Every entry below is to be retyped exactly as it appears.

START Exercise input

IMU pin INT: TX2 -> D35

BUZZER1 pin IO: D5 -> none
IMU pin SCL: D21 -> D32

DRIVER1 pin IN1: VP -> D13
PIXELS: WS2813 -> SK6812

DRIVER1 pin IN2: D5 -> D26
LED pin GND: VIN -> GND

END Exercise input

» **Result of this exercise**
IMU pin INT: TX2 -> D35

BUZZER1 pin IO: D5 -> none
IMU pin SCL: D21 -> D32

DRIVER1 pin IN1: VP -> D13
PIXELS: WS2813 -> SK6812

DRIVER1 pin IN2: D5 -> D26
LED pin GND: VIN -> GND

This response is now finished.